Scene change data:
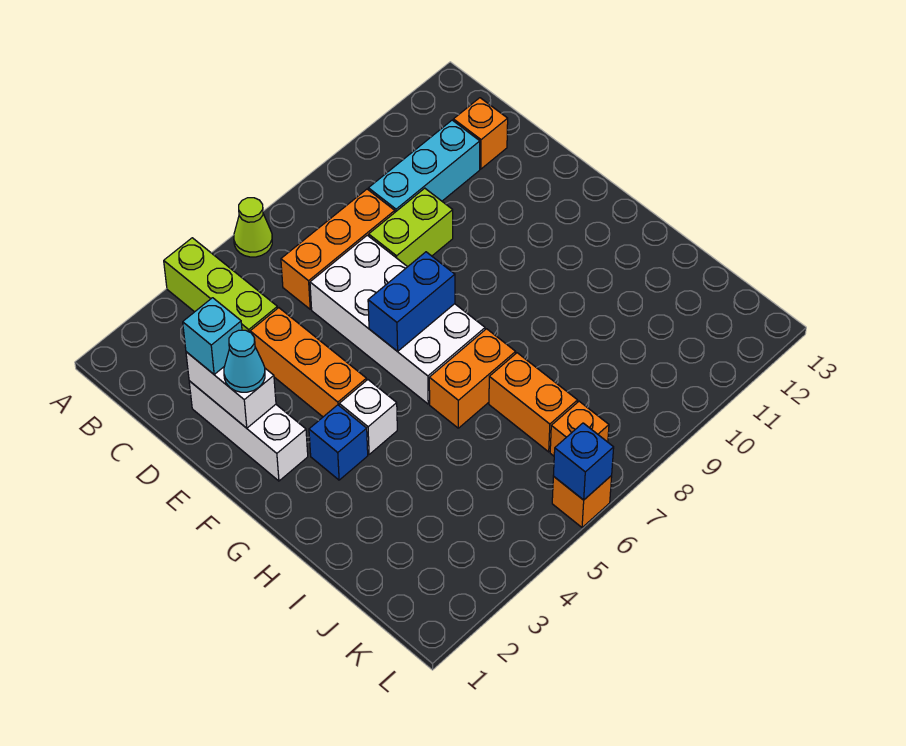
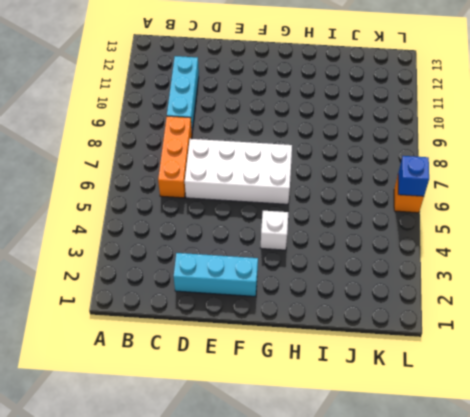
cyan 1x3 brick [174,253,258,296] -> white 1x3 brick [189,381,308,481]
none -> lime 1x3 brick [164,238,278,332]
none -> lime 1x1 cone [234,198,272,257]
none -> orange 1x1 brick [453,98,508,169]

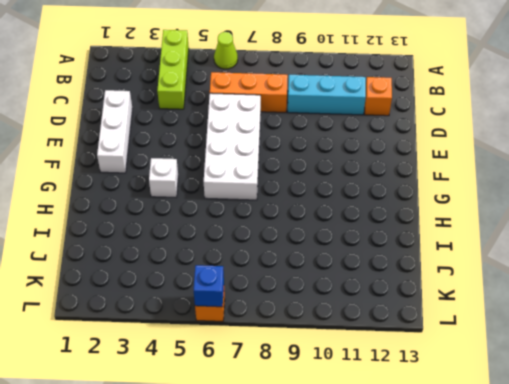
none -> orange 1x3 brick [250,308,367,417]
none -> lime 1x2 brick [369,188,453,267]
none -> blue 1x1 brick [309,405,368,480]

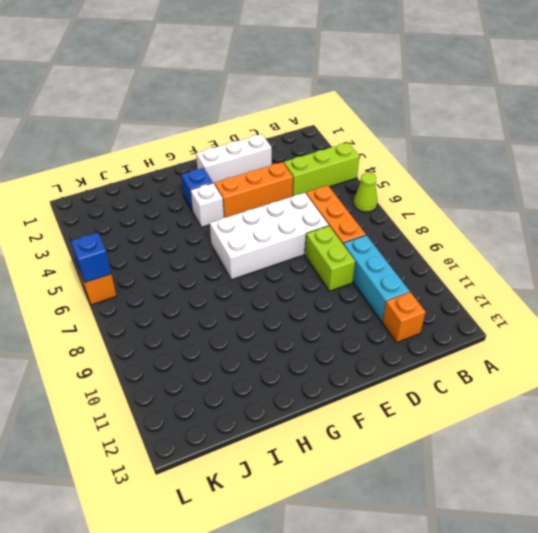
none -> orange 1x2 brick [429,329,516,428]
none -> orange 1x2 brick [489,353,578,452]
none -> orange 1x1 brick [550,401,609,456]

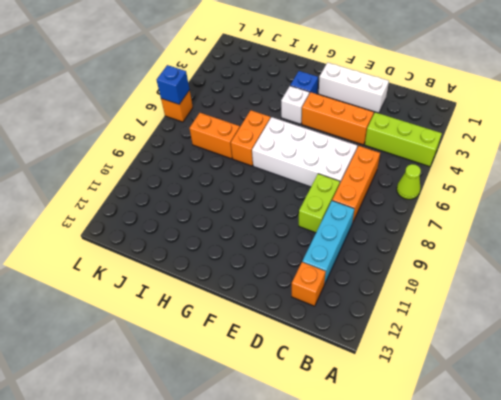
none -> orange 1x1 brick [550,401,609,456]
none -> white 1x2 brick [186,352,276,428]
none -> blue 1x2 brick [368,252,455,352]

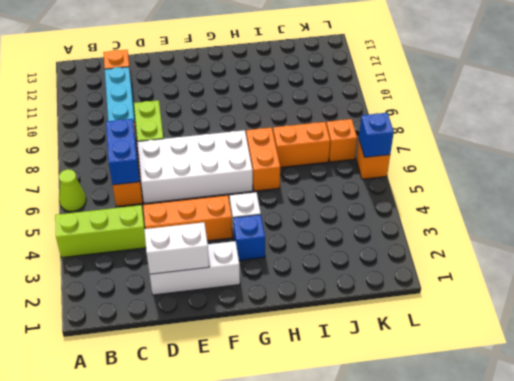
blue 1x2 brick [106,119,140,185] -> blue 1x2 brick moved to [368,252,455,352]
none -> cyan 1x1 brick [183,298,242,374]
none -> cyan 1x1 cone [224,330,265,392]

» Required work:
Quote verbatim every line starting at the line that contains "none -> orange 1x2 brick [489,353,578,452]" and ending with the last line of the records; omit all pictures.

» Written response:
none -> orange 1x2 brick [489,353,578,452]
none -> orange 1x1 brick [550,401,609,456]

none -> orange 1x1 brick [550,401,609,456]
none -> white 1x2 brick [186,352,276,428]
none -> blue 1x2 brick [368,252,455,352]

blue 1x2 brick [106,119,140,185] -> blue 1x2 brick moved to [368,252,455,352]
none -> cyan 1x1 brick [183,298,242,374]
none -> cyan 1x1 cone [224,330,265,392]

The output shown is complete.